**Exercise:**
The lines to copy are those in the listing that hold the word "blue".

**Material for this task:**
━━━━━━━━━━

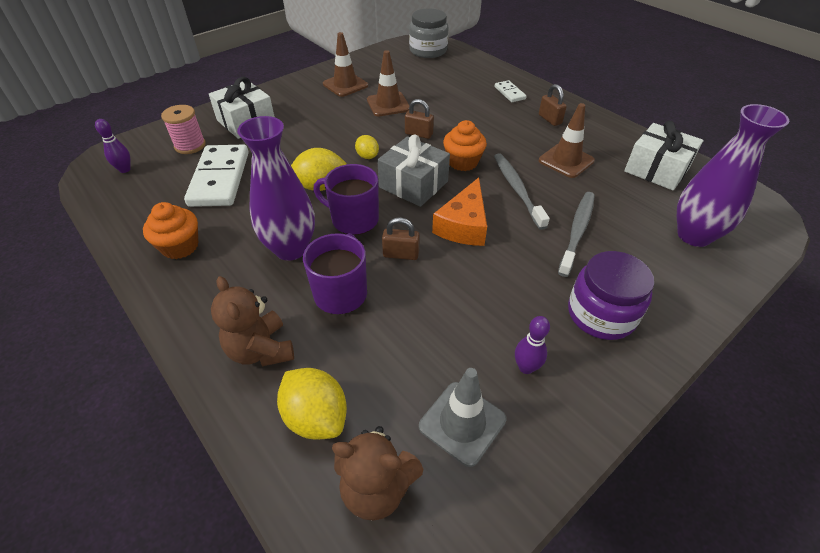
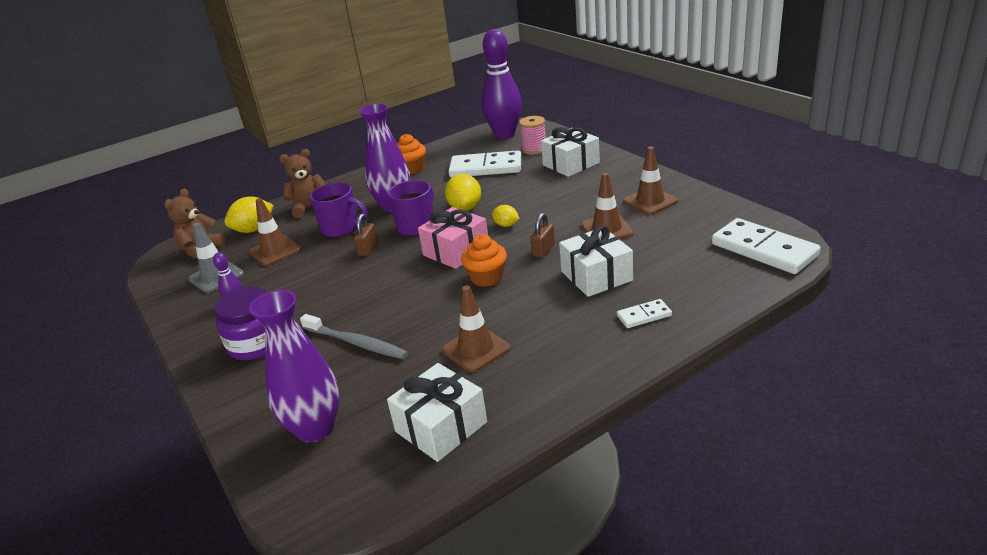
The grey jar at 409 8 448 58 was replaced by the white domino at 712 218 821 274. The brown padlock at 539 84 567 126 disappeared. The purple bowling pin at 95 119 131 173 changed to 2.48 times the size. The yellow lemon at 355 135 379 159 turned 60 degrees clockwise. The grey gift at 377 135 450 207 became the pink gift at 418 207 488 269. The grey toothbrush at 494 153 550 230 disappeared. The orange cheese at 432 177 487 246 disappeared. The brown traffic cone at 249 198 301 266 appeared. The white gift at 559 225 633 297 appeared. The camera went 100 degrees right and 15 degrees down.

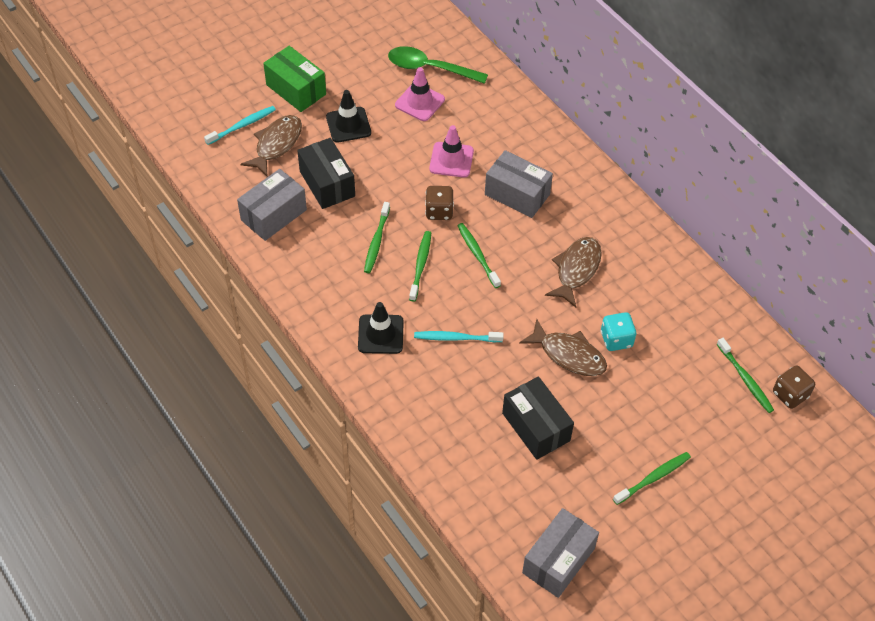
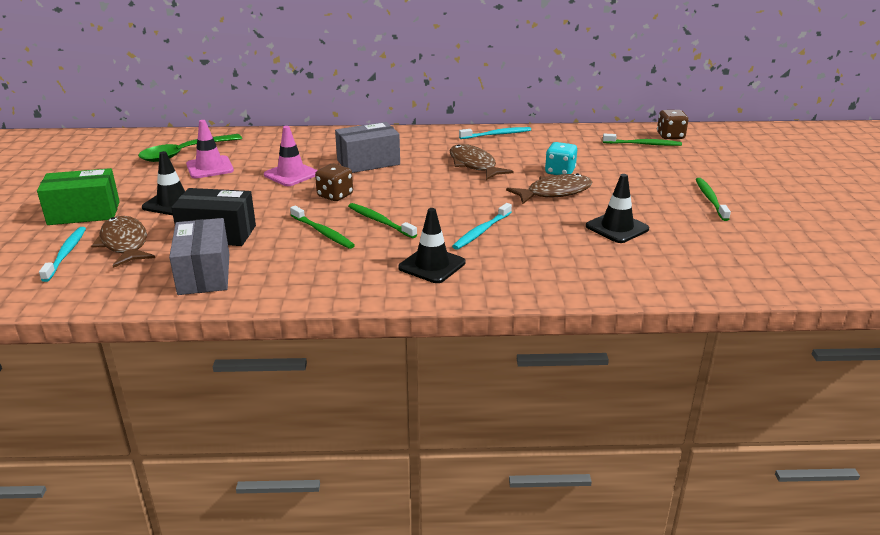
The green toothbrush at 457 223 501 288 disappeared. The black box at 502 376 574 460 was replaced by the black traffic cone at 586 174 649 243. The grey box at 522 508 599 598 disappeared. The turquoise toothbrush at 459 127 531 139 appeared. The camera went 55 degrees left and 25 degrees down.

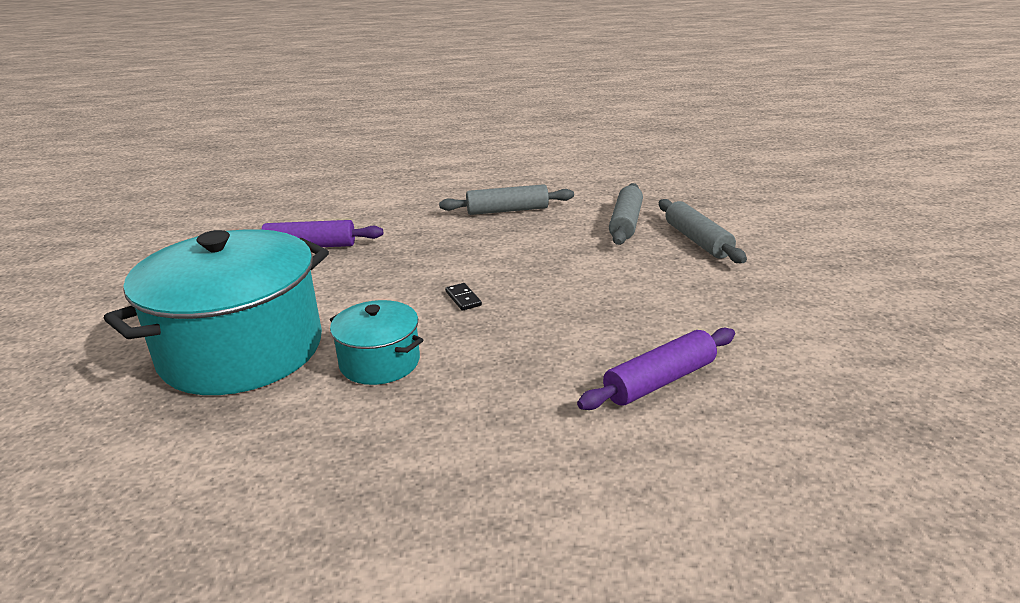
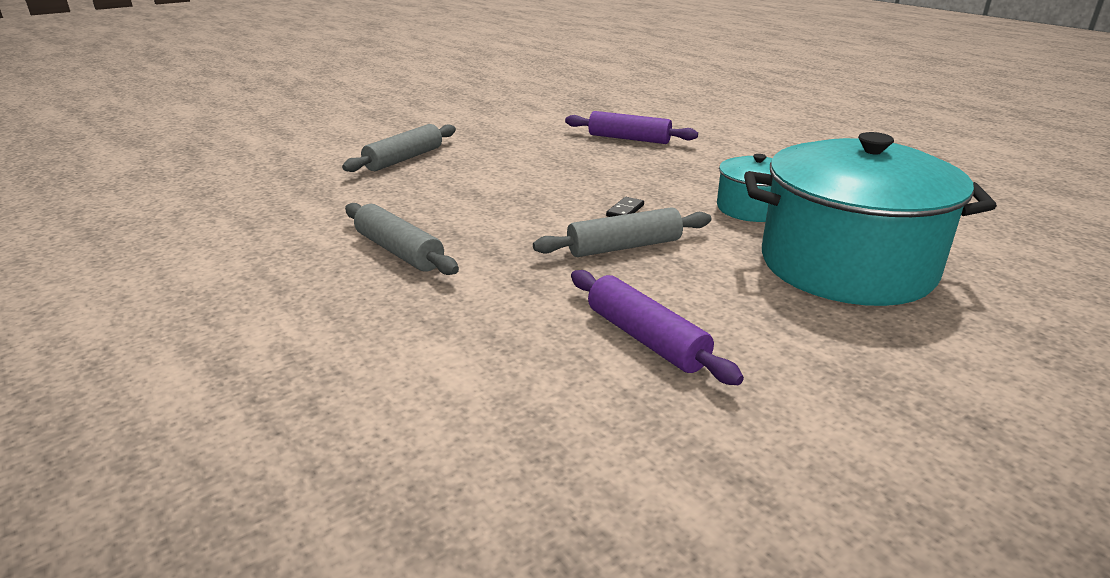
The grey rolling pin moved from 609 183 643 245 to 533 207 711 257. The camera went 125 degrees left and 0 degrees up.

━━━━━━━━━━

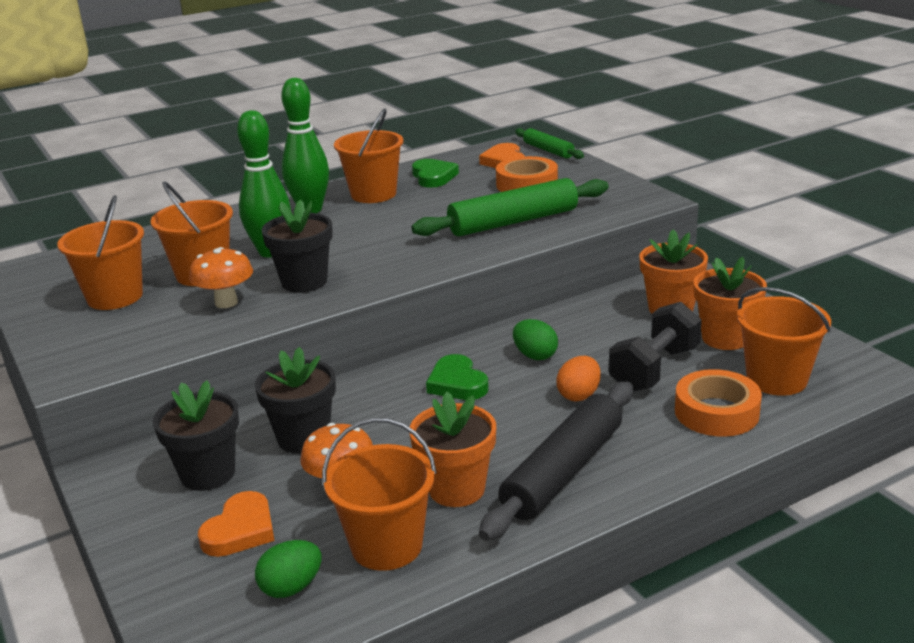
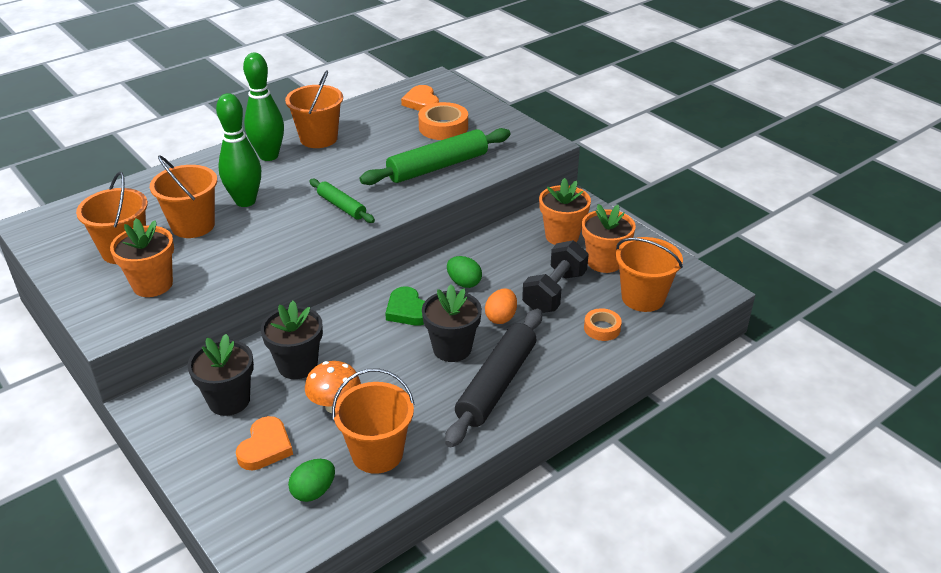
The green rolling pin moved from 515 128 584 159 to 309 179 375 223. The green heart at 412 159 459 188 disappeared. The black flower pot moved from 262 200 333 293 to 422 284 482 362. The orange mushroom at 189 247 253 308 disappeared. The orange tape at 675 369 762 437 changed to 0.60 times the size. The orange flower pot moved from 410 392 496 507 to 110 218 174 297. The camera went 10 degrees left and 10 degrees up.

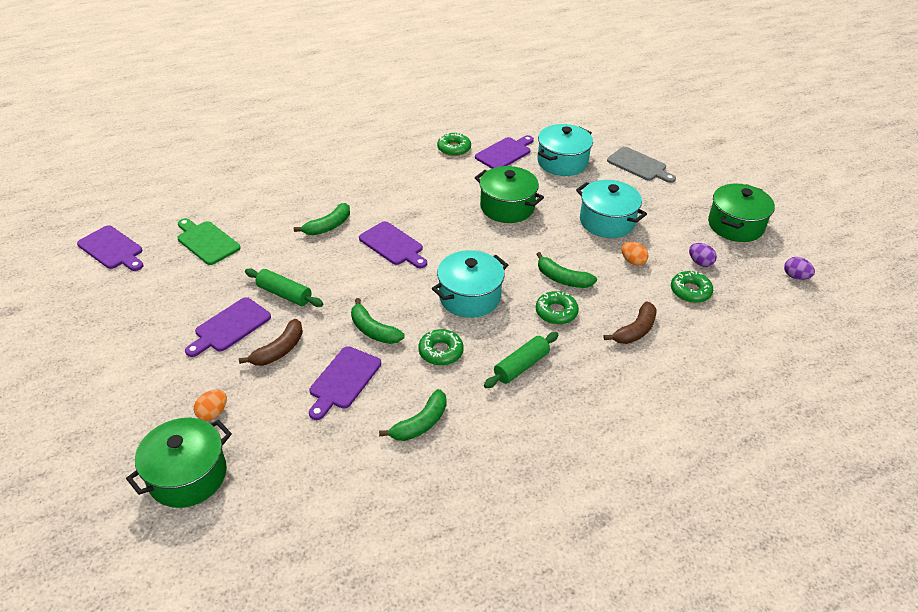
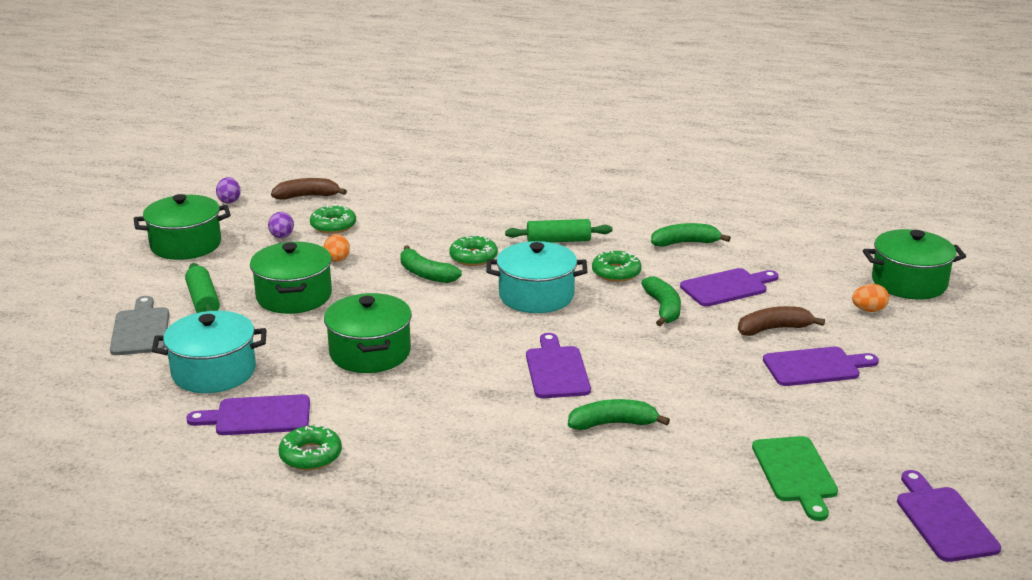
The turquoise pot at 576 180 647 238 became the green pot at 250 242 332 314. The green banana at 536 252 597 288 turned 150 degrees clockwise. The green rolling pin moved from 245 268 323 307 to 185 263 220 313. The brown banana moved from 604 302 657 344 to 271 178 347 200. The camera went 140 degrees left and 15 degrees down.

━━━━━━━━━━

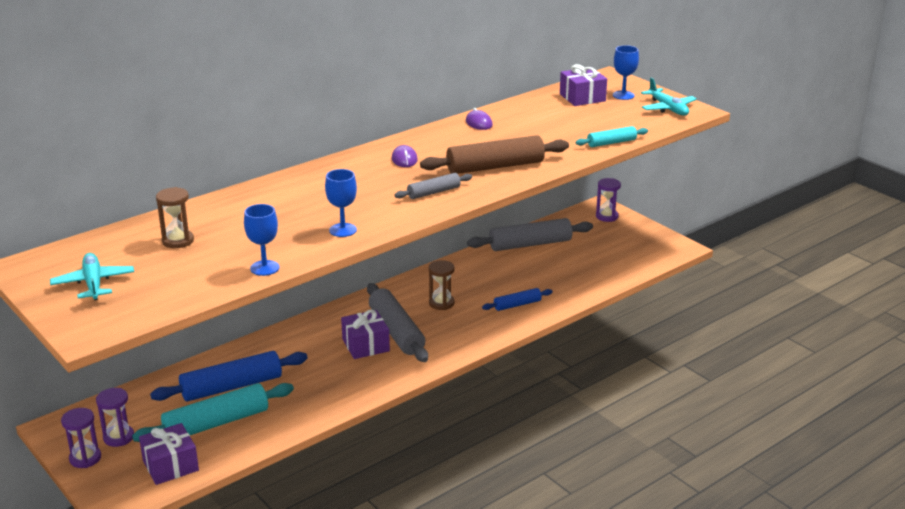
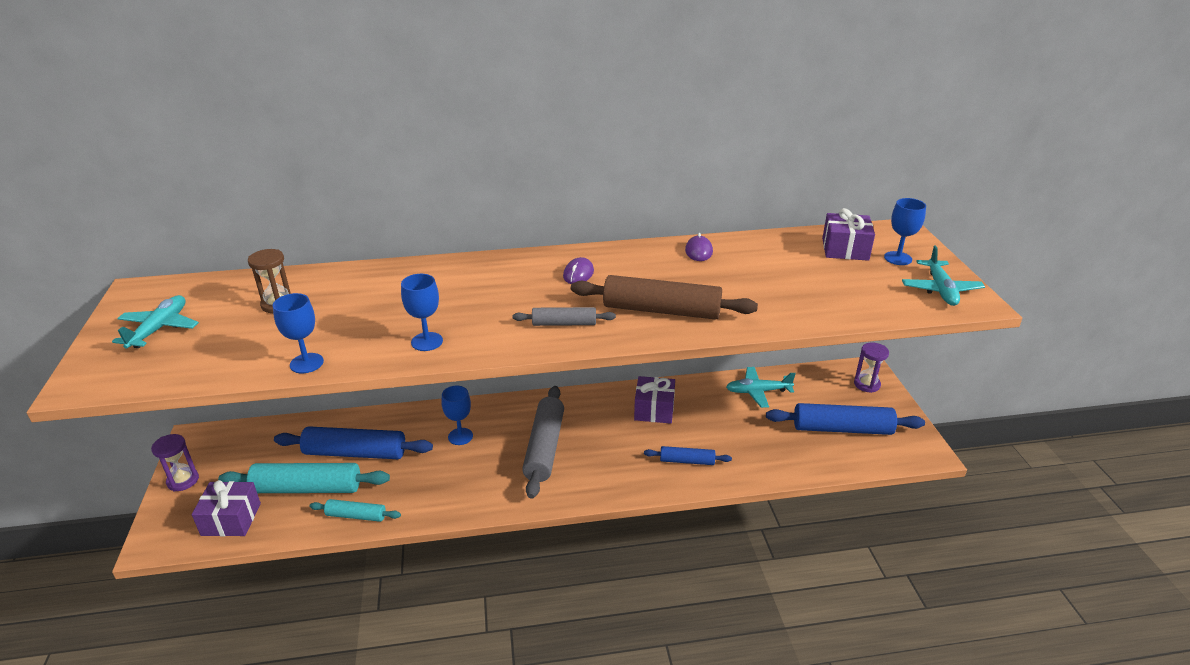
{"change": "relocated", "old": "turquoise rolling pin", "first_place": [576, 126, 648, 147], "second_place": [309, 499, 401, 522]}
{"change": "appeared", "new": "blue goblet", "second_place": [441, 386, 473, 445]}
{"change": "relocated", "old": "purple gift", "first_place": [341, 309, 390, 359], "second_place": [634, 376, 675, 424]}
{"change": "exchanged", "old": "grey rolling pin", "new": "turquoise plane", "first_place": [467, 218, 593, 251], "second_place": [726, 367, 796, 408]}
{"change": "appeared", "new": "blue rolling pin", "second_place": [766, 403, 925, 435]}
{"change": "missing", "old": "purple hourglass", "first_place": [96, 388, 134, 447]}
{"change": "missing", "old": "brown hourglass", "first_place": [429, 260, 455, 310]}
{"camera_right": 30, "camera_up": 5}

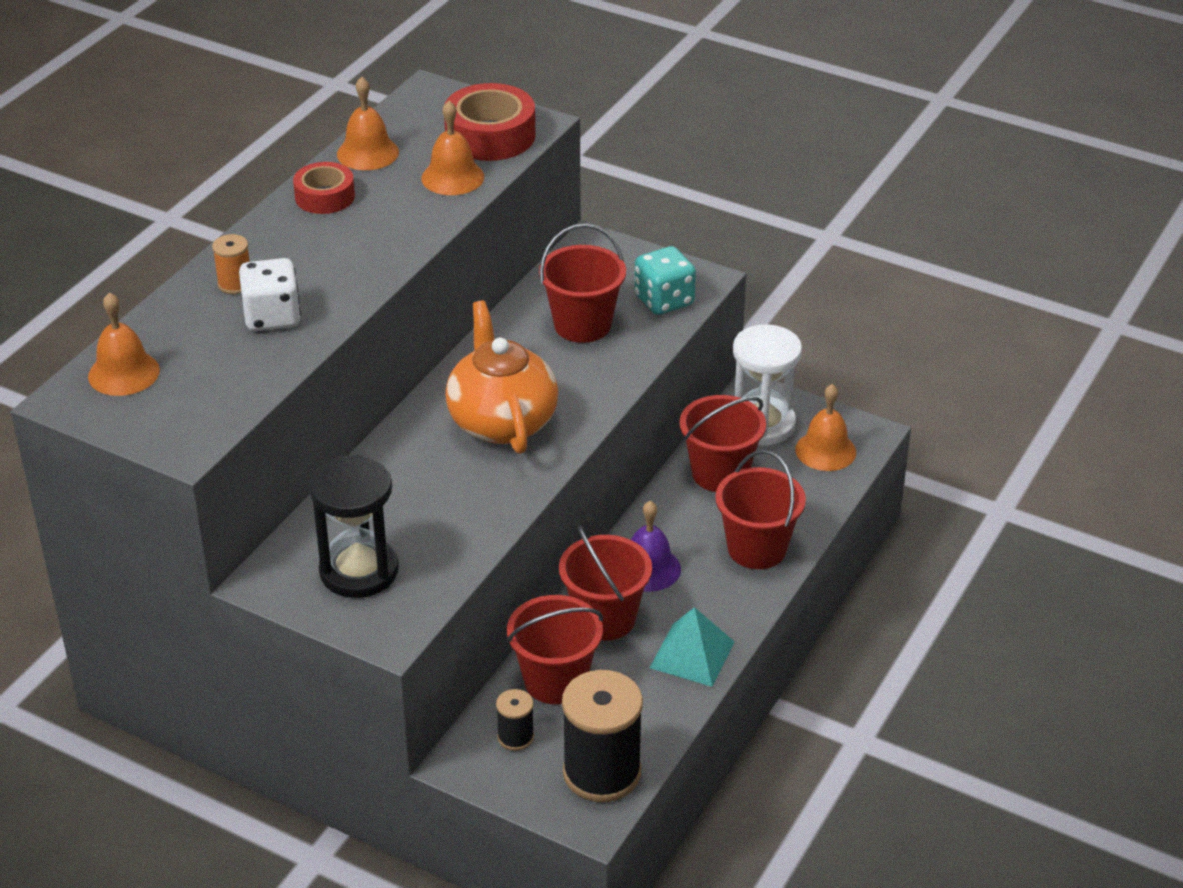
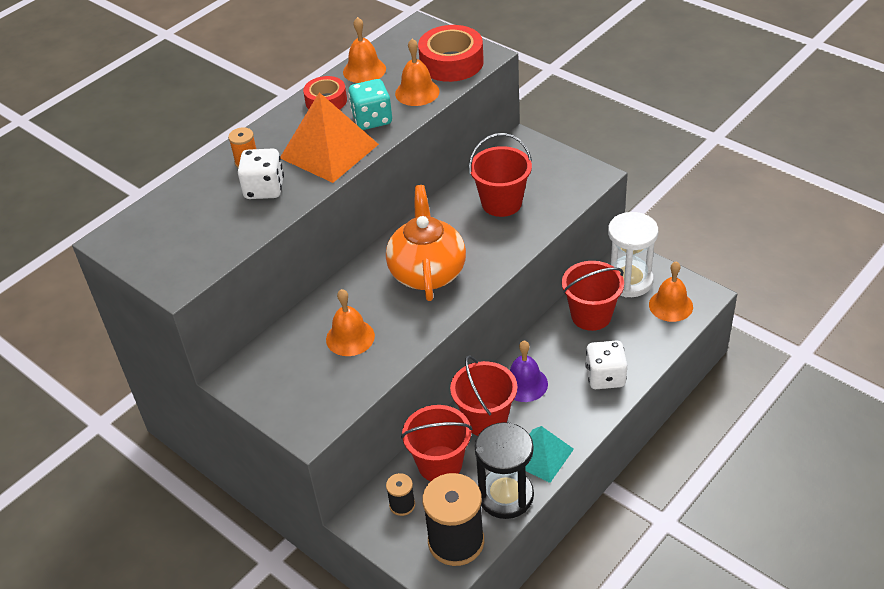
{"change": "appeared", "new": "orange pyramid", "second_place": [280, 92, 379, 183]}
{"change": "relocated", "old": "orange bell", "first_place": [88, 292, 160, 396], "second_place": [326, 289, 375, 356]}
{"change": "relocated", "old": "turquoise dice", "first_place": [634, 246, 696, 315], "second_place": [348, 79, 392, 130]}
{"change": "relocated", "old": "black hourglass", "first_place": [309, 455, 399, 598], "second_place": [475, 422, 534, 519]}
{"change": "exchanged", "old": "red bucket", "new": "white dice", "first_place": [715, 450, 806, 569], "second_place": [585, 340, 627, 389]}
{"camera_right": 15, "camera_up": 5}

━━━━━━━━━━

**Solution to this problem:**
{"change": "appeared", "new": "blue goblet", "second_place": [441, 386, 473, 445]}
{"change": "appeared", "new": "blue rolling pin", "second_place": [766, 403, 925, 435]}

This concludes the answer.